**ACTIVITY:** Without altering a word, return the records below, but exclude the pictures.
─── MATERIAL PROVIDED
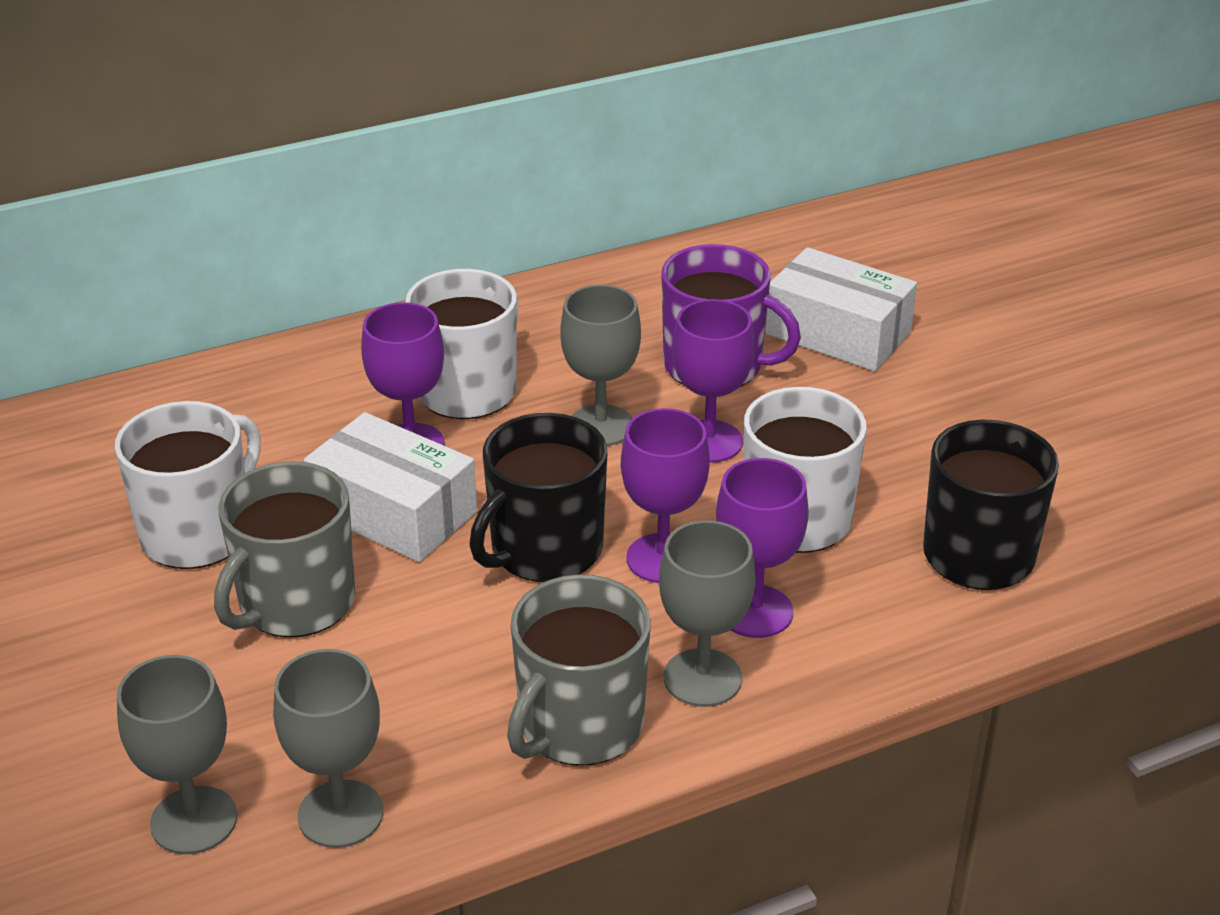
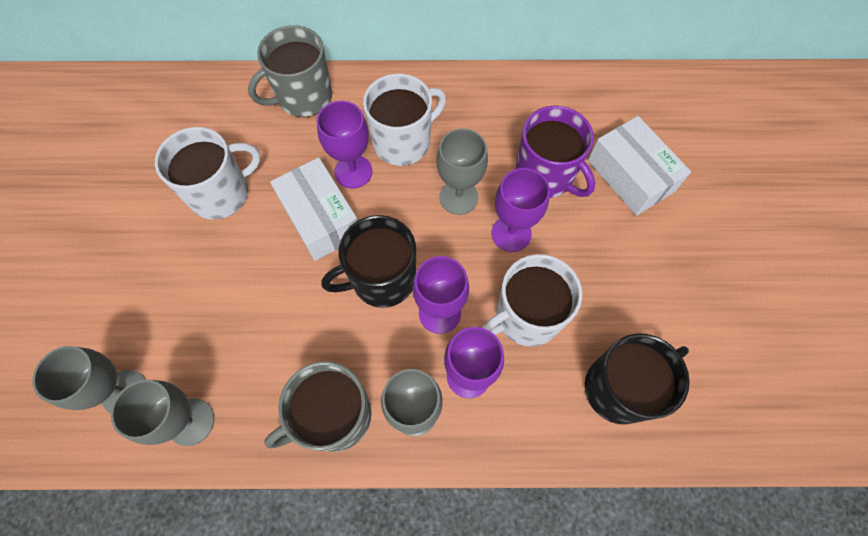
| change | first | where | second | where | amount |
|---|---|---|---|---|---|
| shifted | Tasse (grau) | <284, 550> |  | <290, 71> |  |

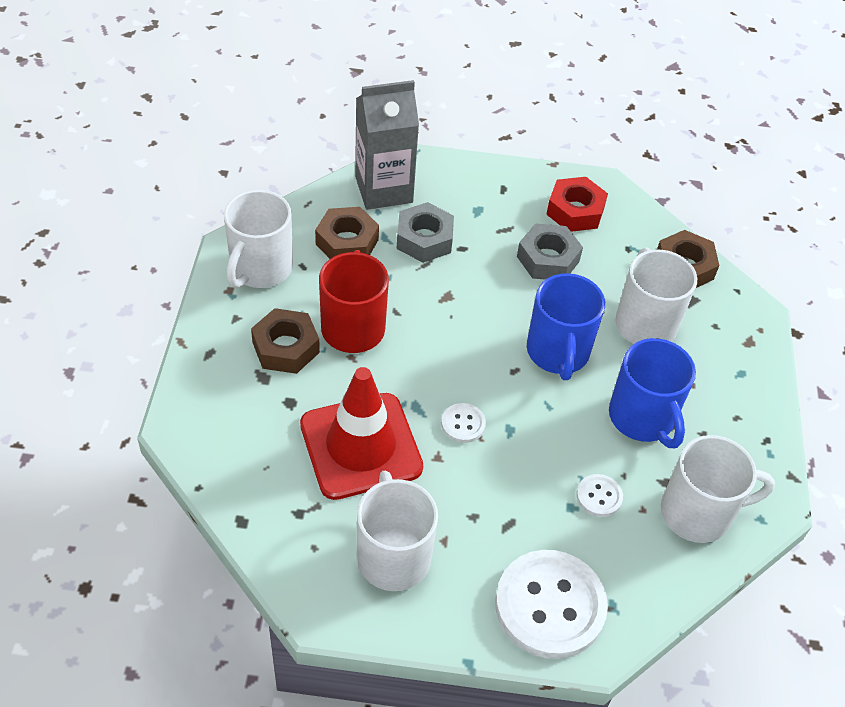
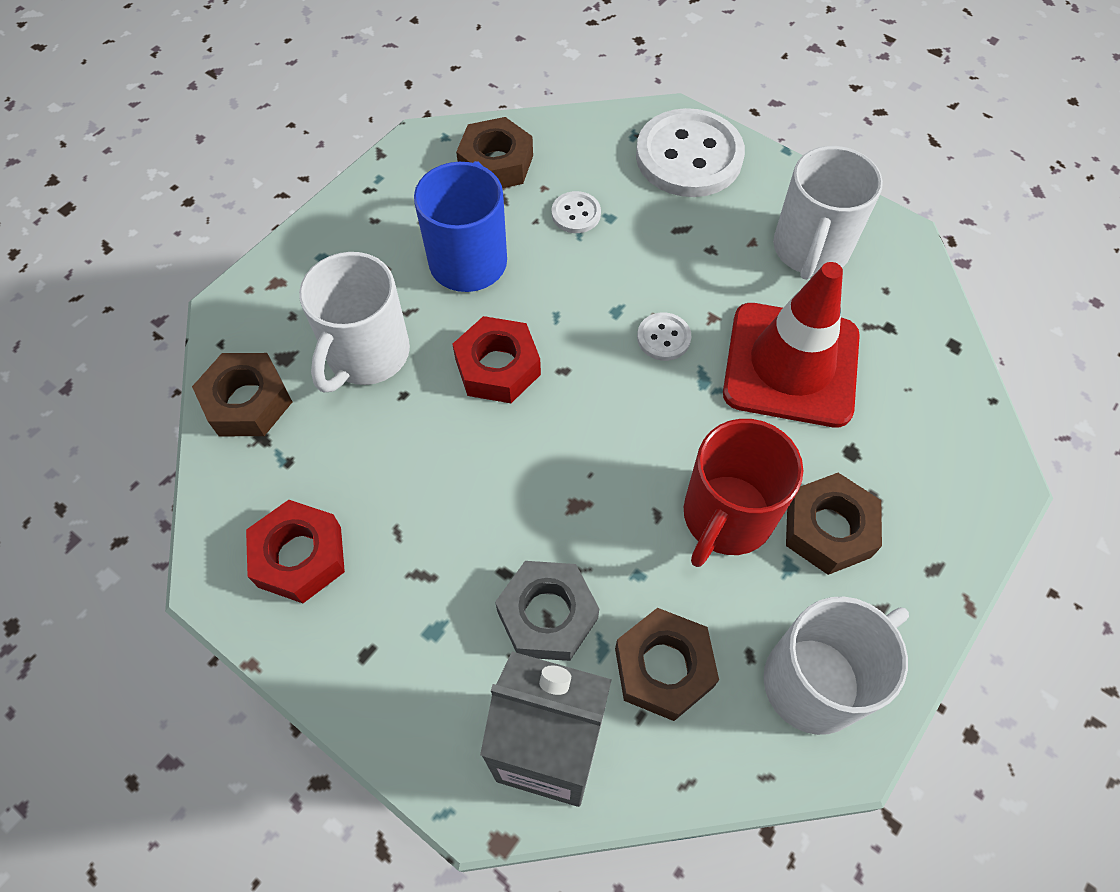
| change | first | where | second | where | amount |
|---|---|---|---|---|---|
| swapped | Tasse (blau) | <566, 326> | Sechskantmutter (rot) | <496, 359> |  |
| swapped | Tasse (weiß) | <718, 489> | Sechskantmutter (braun) | <494, 152> |  |
| gone | Sechskantmutter (grau) | <550, 251> |  |  |  |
──────
**EXERCISE RESPONSE:**
| change | first | where | second | where | amount |
|---|---|---|---|---|---|
| shifted | Tasse (grau) | <284, 550> |  | <290, 71> |  |

| change | first | where | second | where | amount |
|---|---|---|---|---|---|
| swapped | Tasse (blau) | <566, 326> | Sechskantmutter (rot) | <496, 359> |  |
| swapped | Tasse (weiß) | <718, 489> | Sechskantmutter (braun) | <494, 152> |  |
| gone | Sechskantmutter (grau) | <550, 251> |  |  |  |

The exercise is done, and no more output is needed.